## Records for this exercise
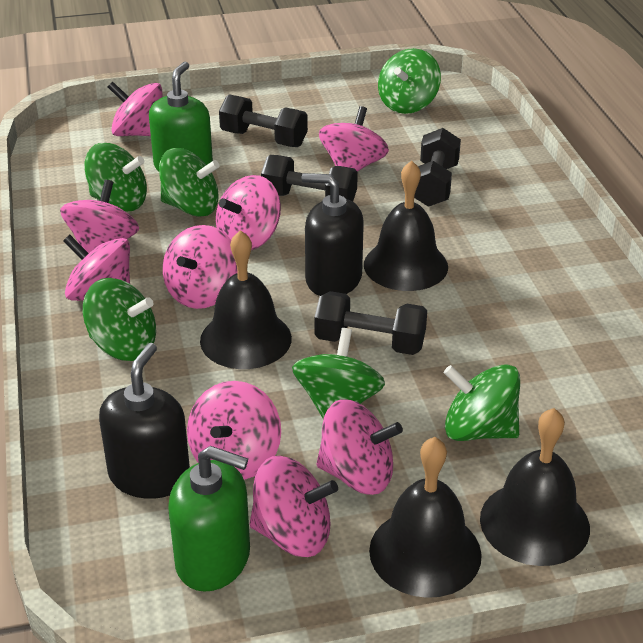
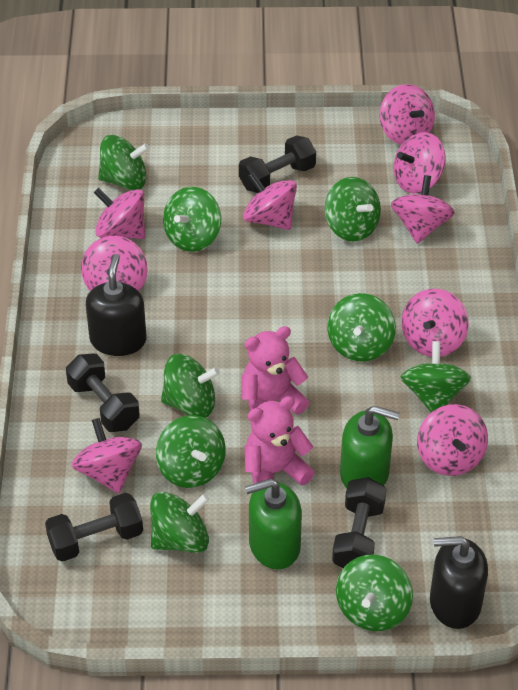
black bell: 4 -> 0
green spinning top: 6 -> 9
pink teddy bear: 0 -> 2

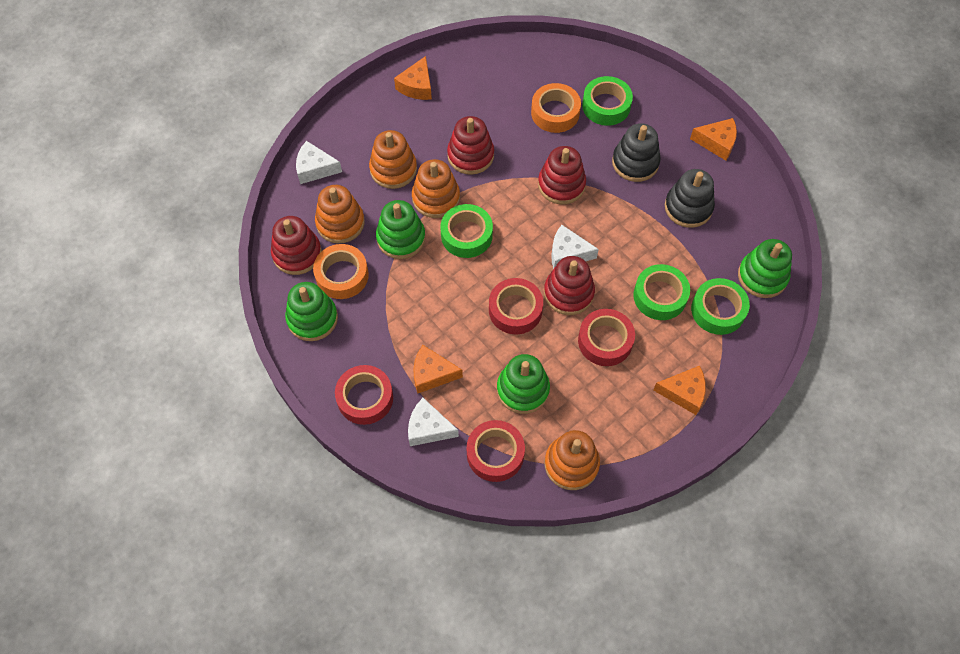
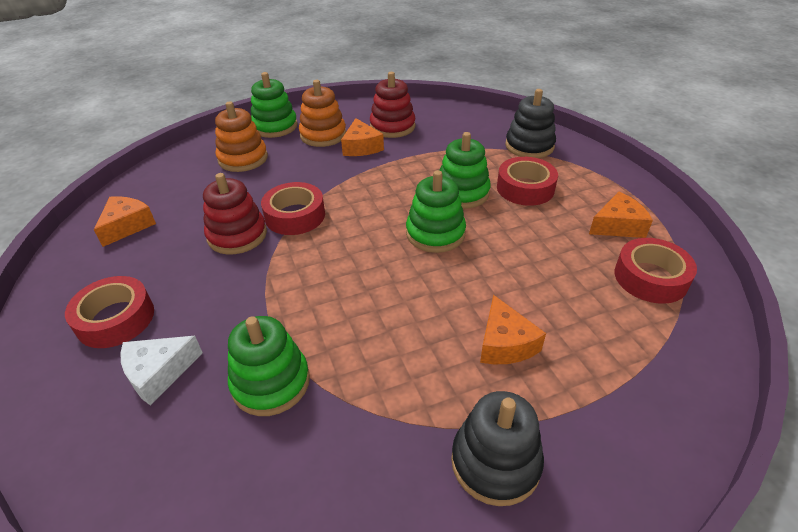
green tape: 4 -> 0
orange stacking toy: 4 -> 2
orange tape: 2 -> 0
red stacking toy: 4 -> 2
white cheese: 3 -> 1

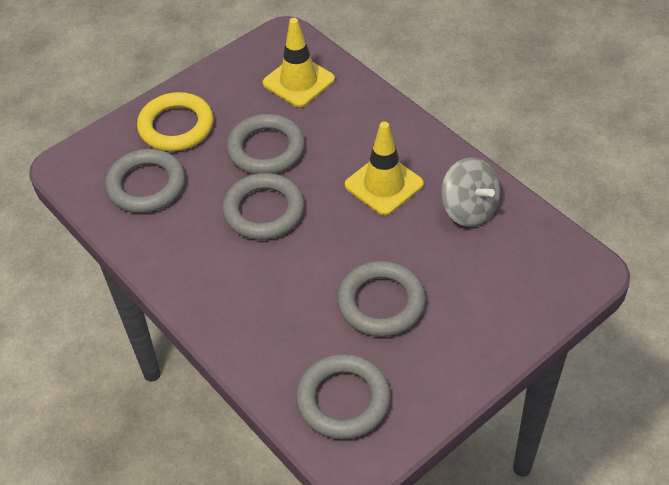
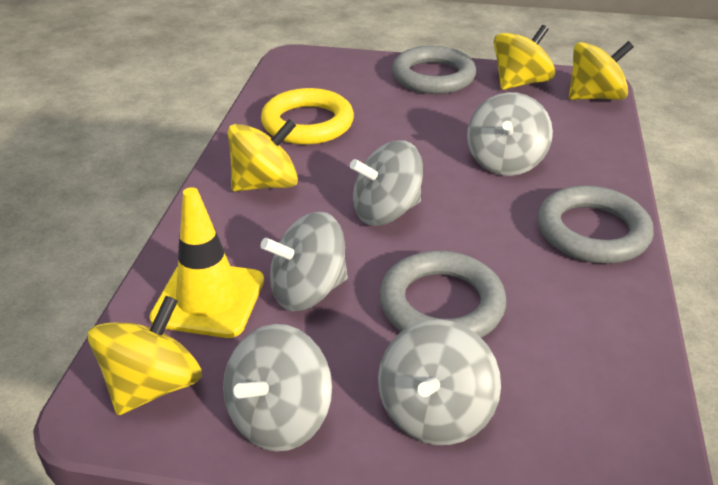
grey ring: 5 -> 3
grey spinning top: 1 -> 5
yellow spinning top: 0 -> 4
yellow traffic cone: 2 -> 1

## Problem to work on
Set down, word for word, every line from the line that holds "grey spinning top: 1 -> 5" to the end of the entries above, including both ends.

## Task output
grey spinning top: 1 -> 5
yellow spinning top: 0 -> 4
yellow traffic cone: 2 -> 1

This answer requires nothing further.